To do:
Please give the entries below again exactly, omitting every picture.

Records:
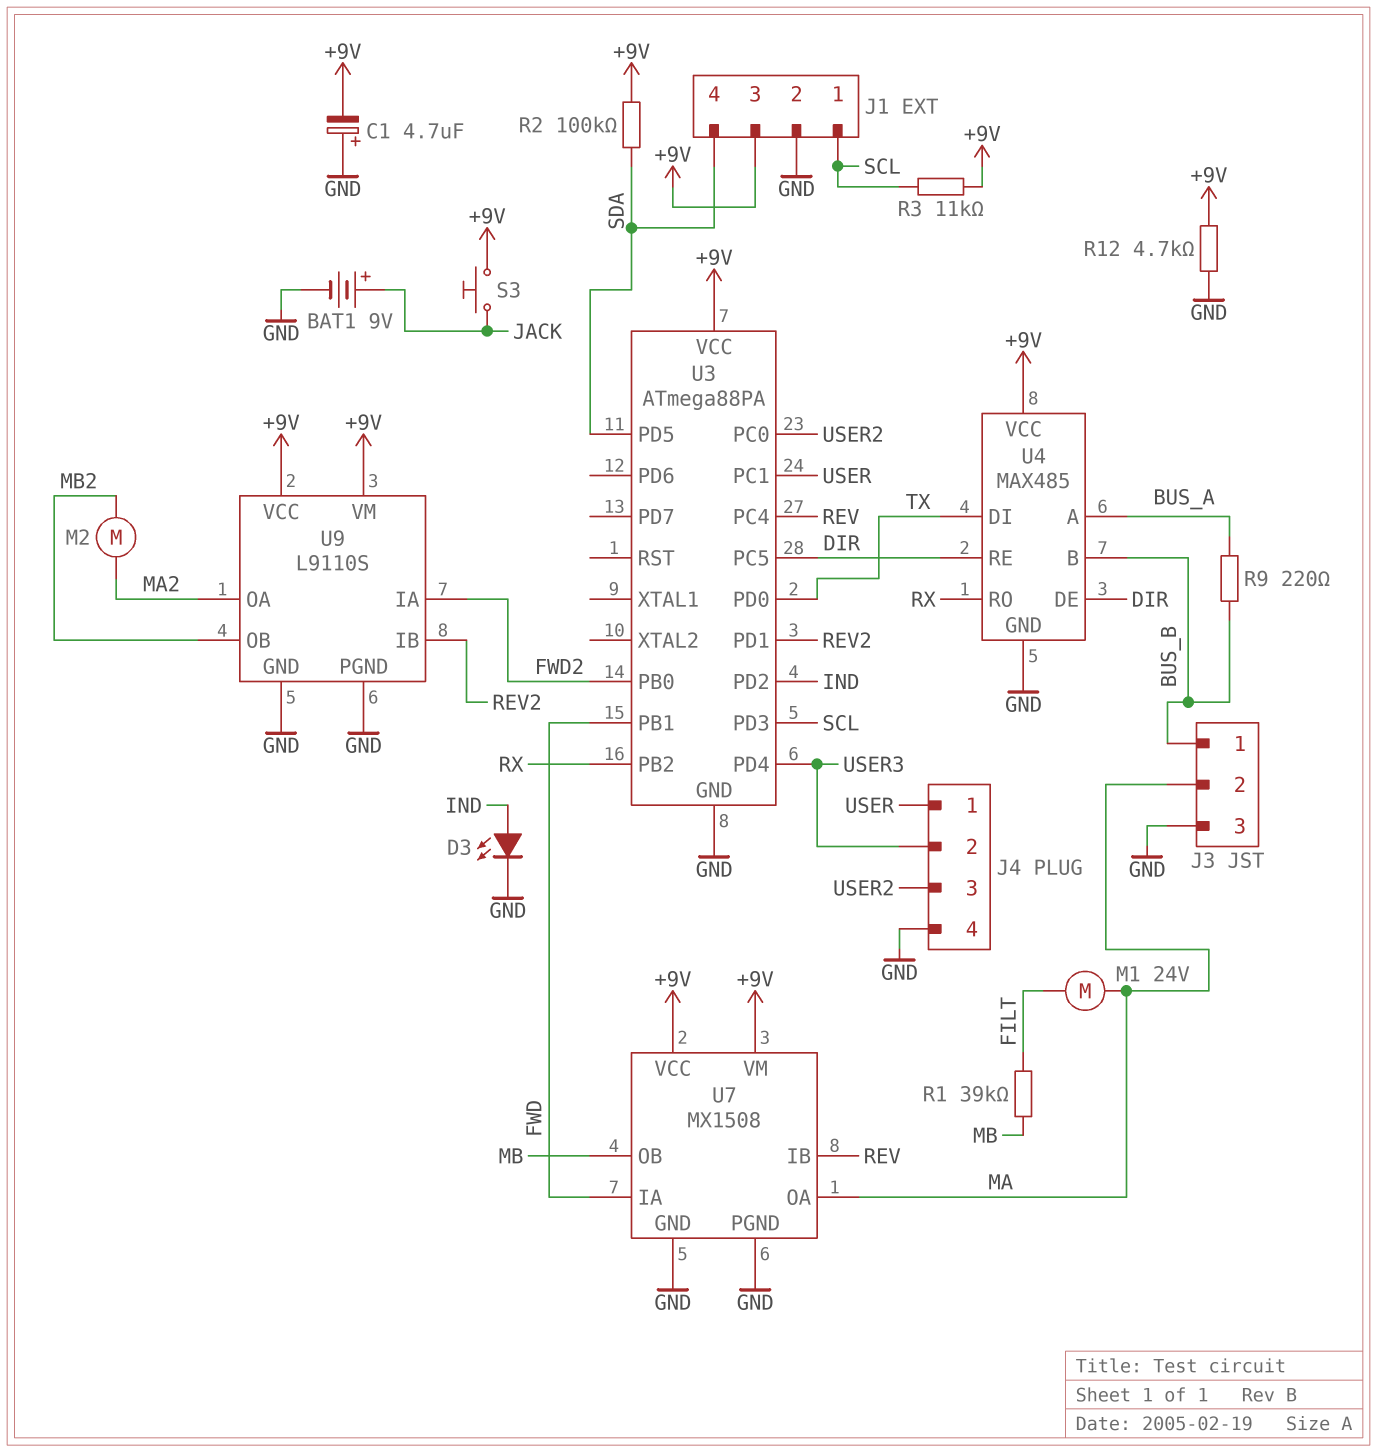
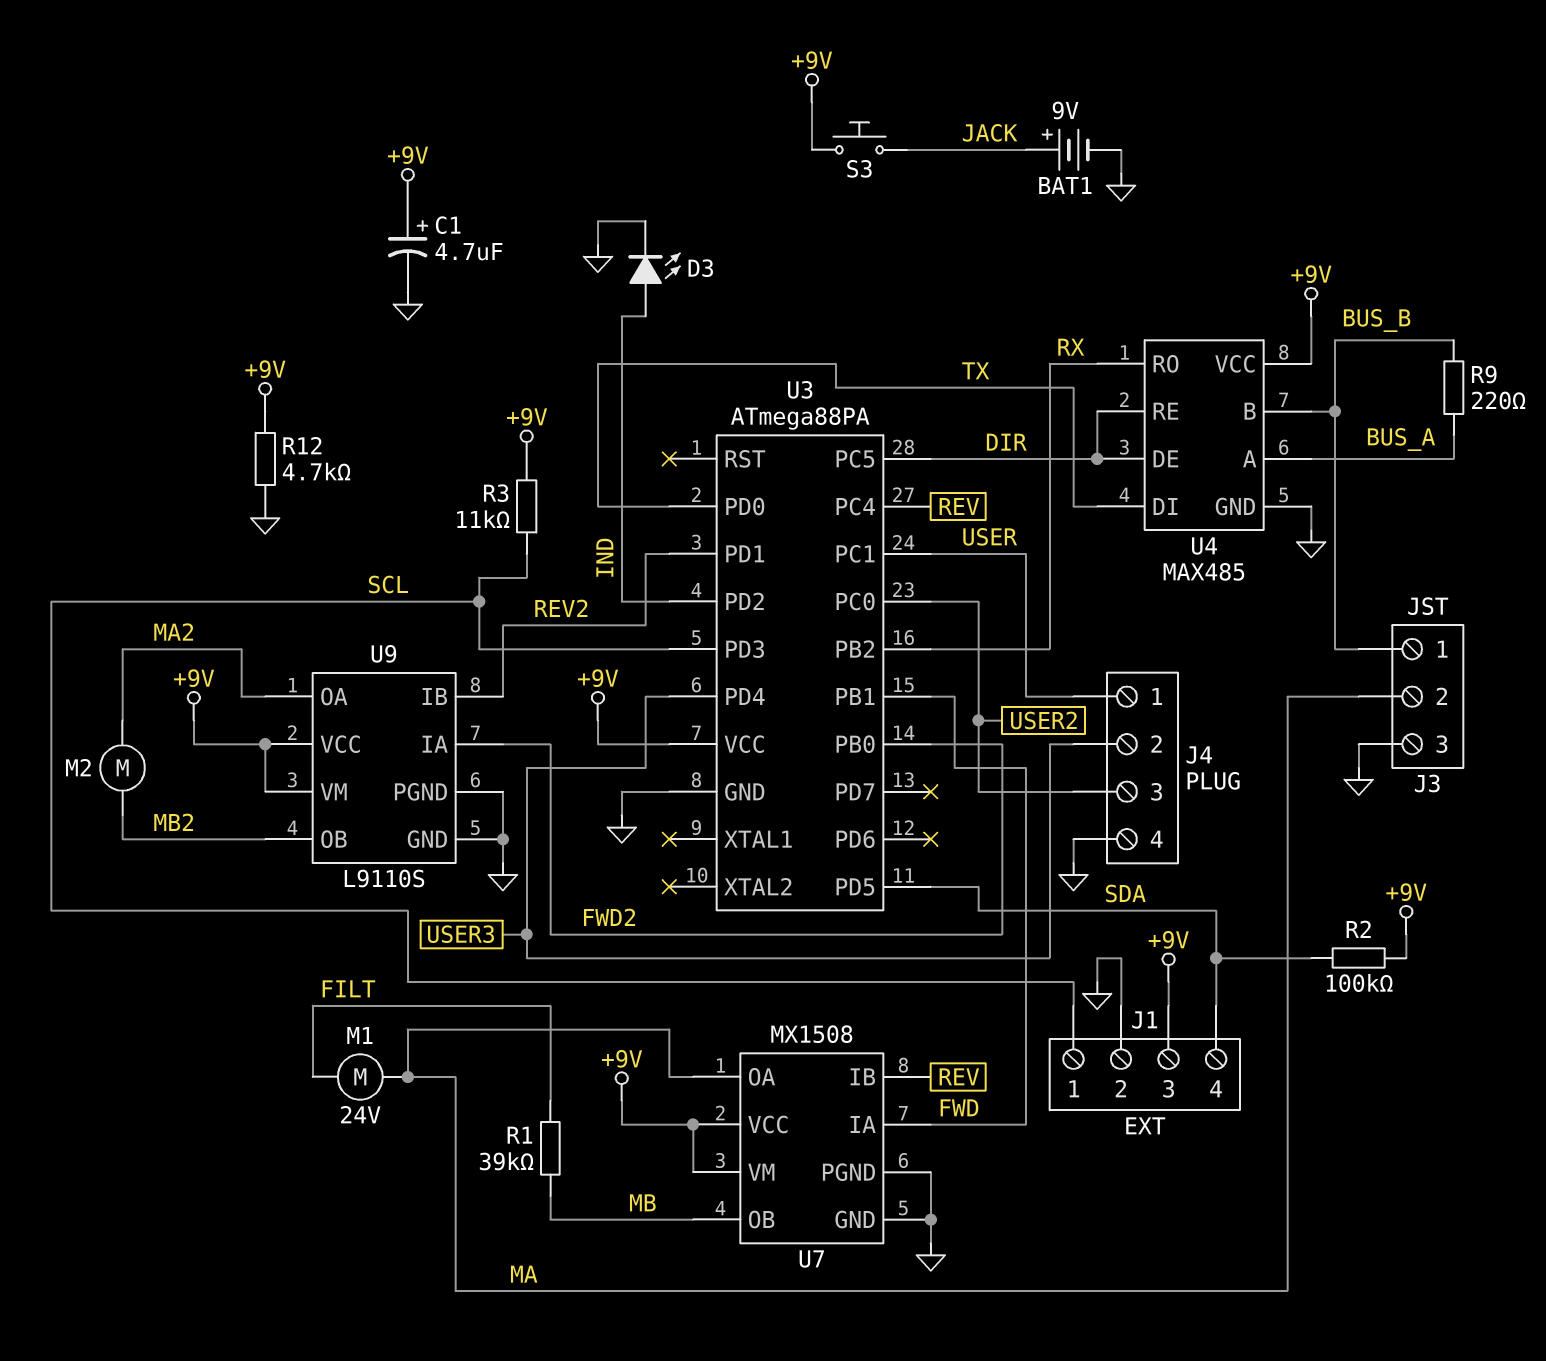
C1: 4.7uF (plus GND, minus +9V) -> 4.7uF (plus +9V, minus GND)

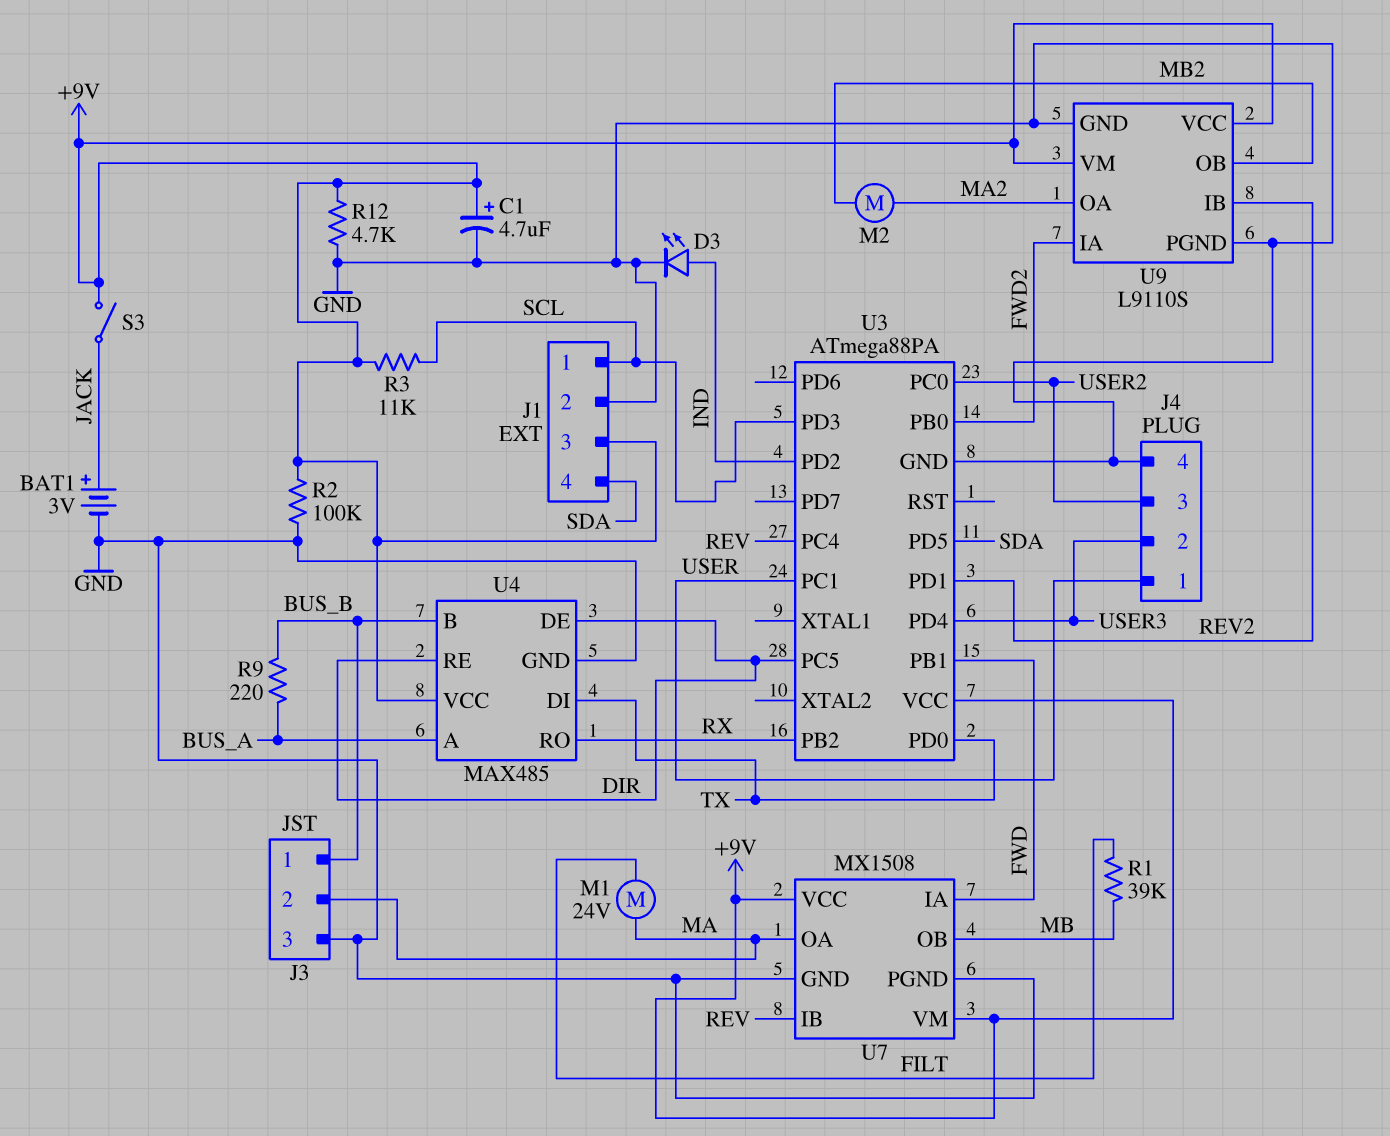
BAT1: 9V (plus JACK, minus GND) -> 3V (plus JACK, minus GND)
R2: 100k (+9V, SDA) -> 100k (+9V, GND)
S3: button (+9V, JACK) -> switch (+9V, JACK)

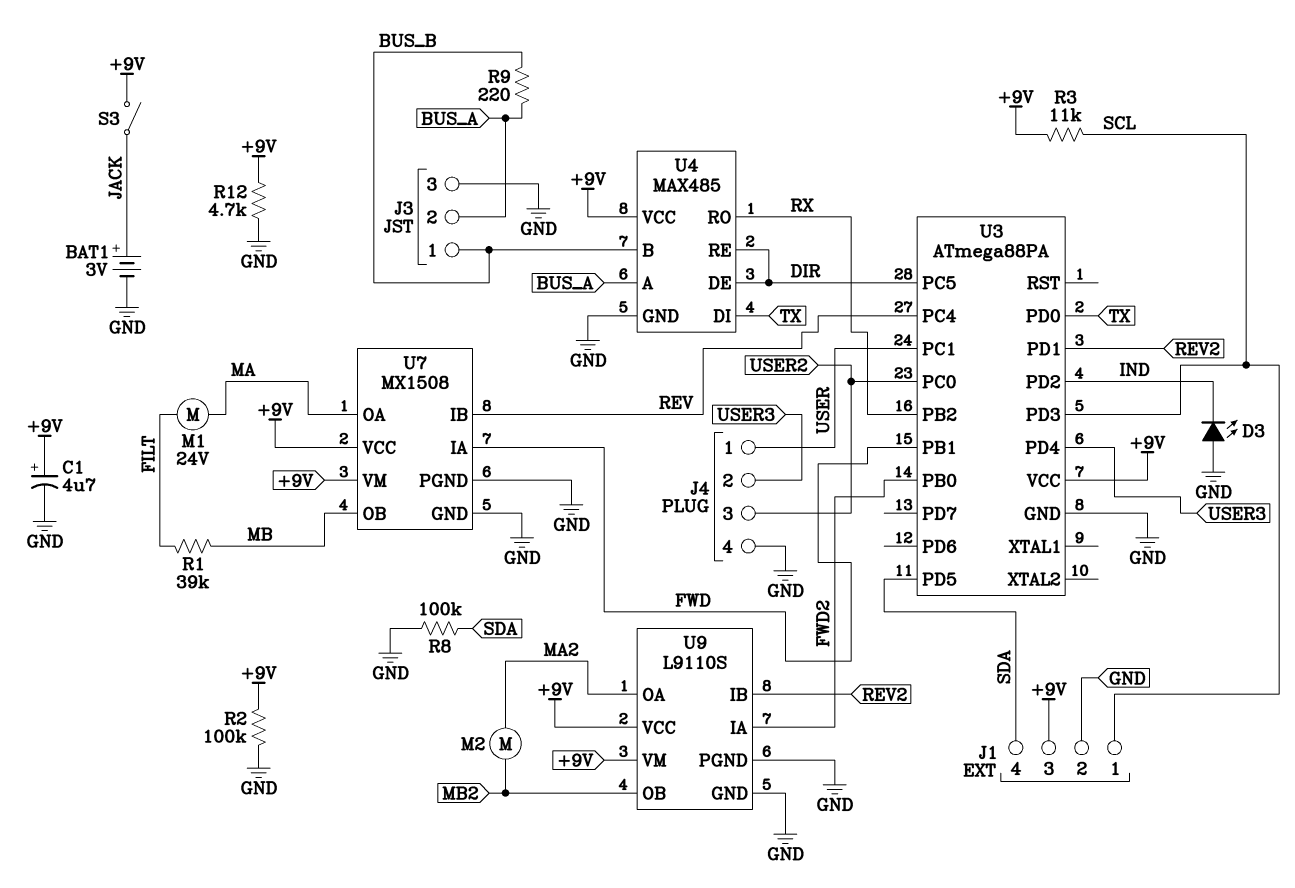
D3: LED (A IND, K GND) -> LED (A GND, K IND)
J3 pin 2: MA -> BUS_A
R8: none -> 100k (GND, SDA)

Answer section:
C1: 4.7uF (plus GND, minus +9V) -> 4.7uF (plus +9V, minus GND)

BAT1: 9V (plus JACK, minus GND) -> 3V (plus JACK, minus GND)
R2: 100k (+9V, SDA) -> 100k (+9V, GND)
S3: button (+9V, JACK) -> switch (+9V, JACK)

D3: LED (A IND, K GND) -> LED (A GND, K IND)
J3 pin 2: MA -> BUS_A
R8: none -> 100k (GND, SDA)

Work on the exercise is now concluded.